::: Entries supplied

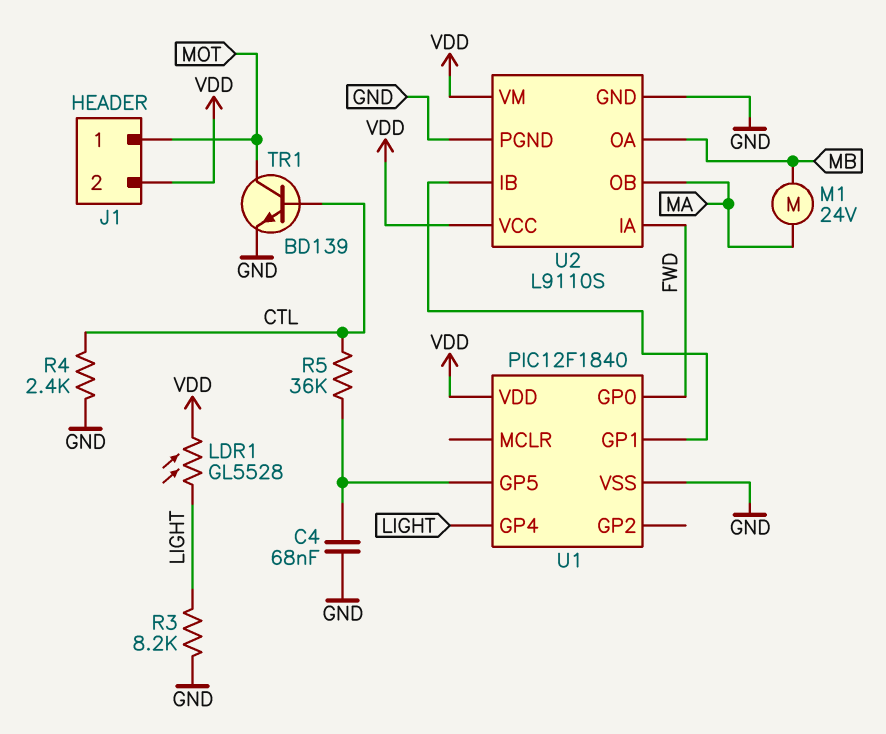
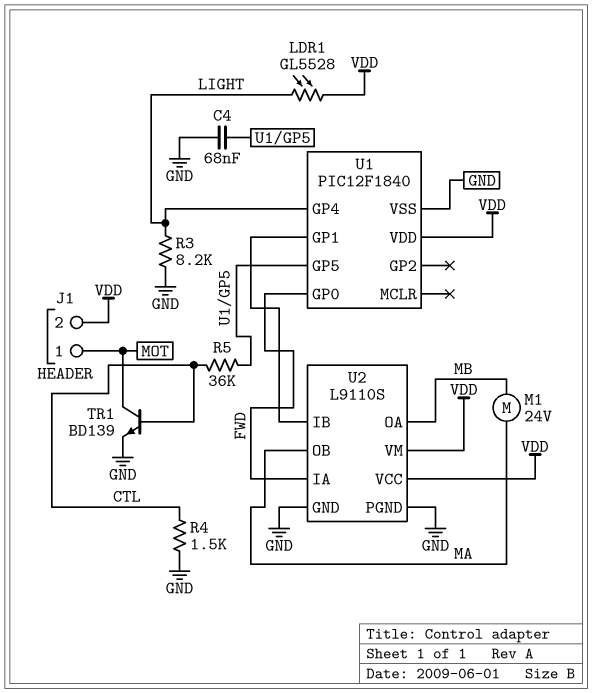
R4: 2.4k (CTL, GND) -> 1.5k (CTL, GND)

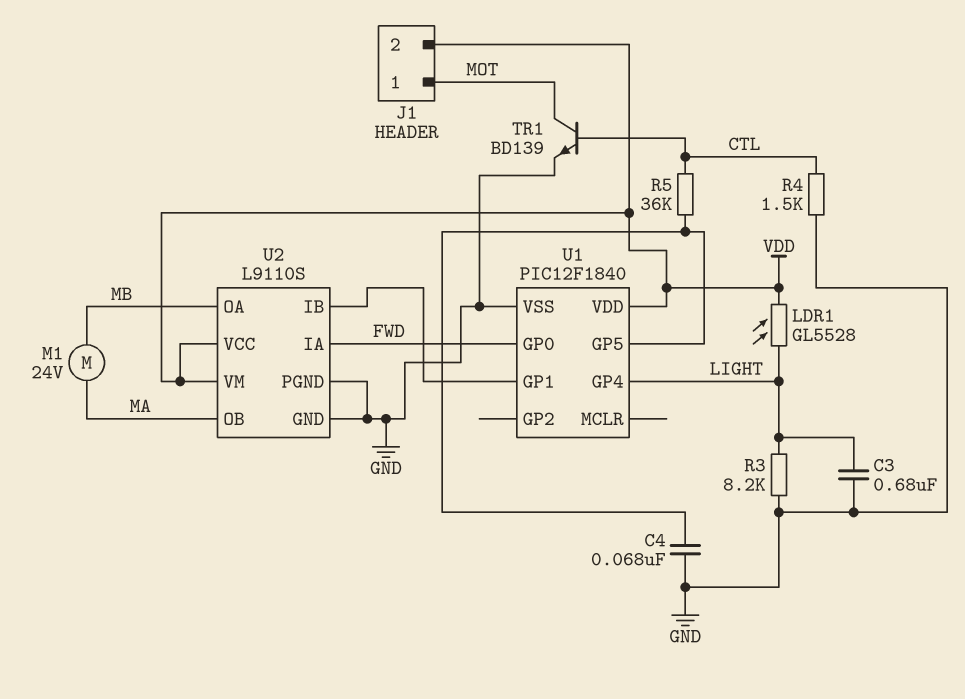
C3: none -> 680nF (GND, LIGHT)

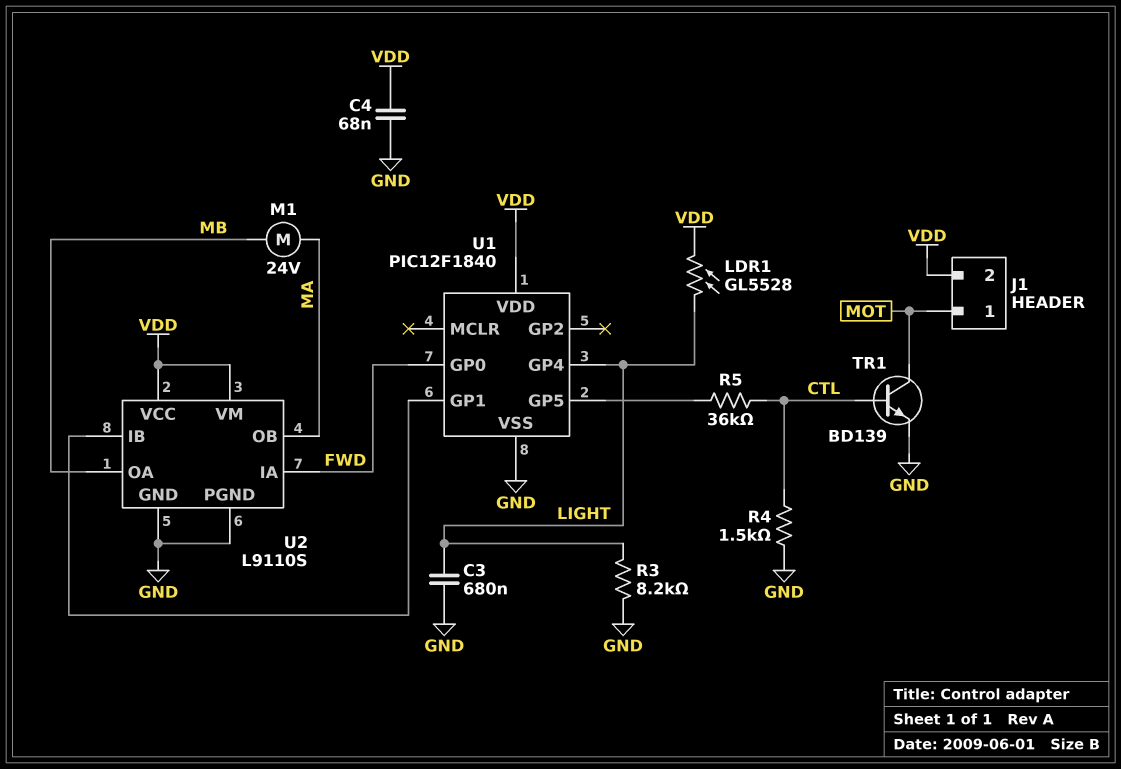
C4: 68nF (GND, U1/GP5) -> 68nF (GND, VDD)

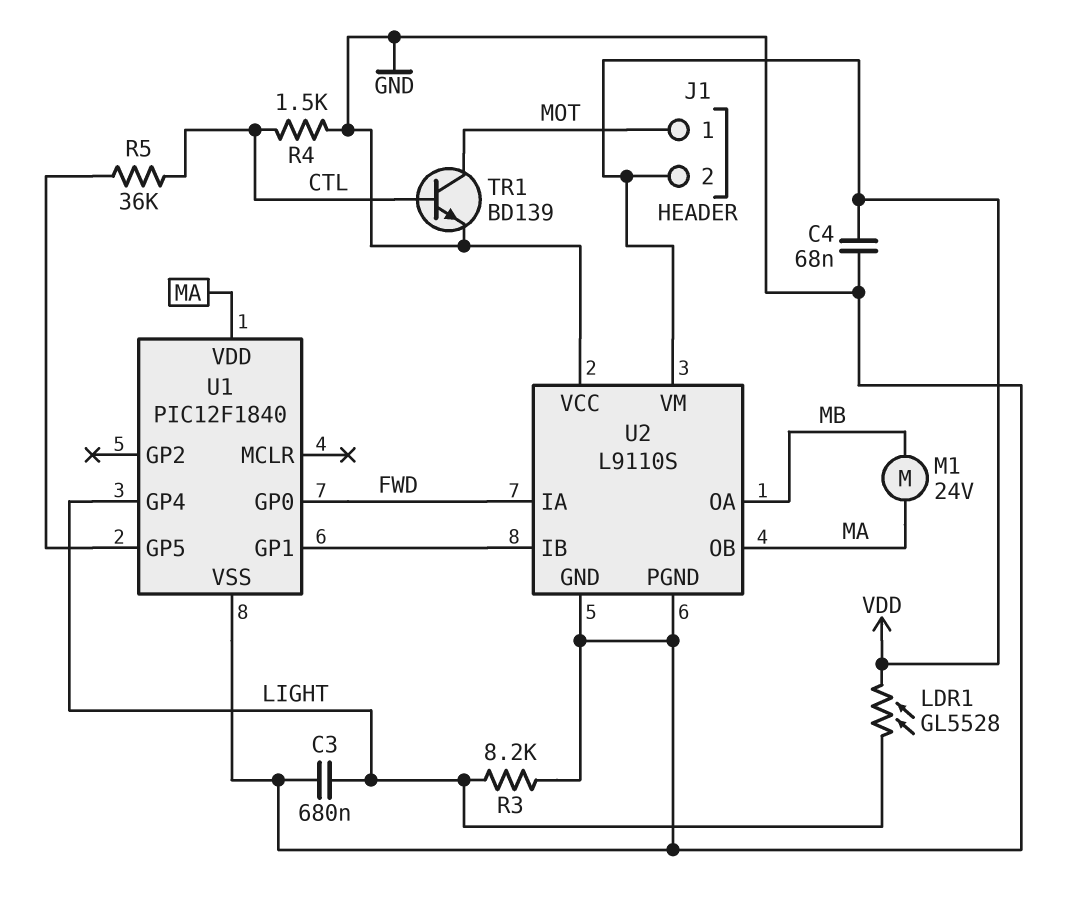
U1 pin VDD: VDD -> MA
U2 pin VCC: VDD -> GND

::::::

_Problem to work on_:
Could you print all of the entries exactly, skipping the images?

_Answer area_:
R4: 2.4k (CTL, GND) -> 1.5k (CTL, GND)

C3: none -> 680nF (GND, LIGHT)

C4: 68nF (GND, U1/GP5) -> 68nF (GND, VDD)

U1 pin VDD: VDD -> MA
U2 pin VCC: VDD -> GND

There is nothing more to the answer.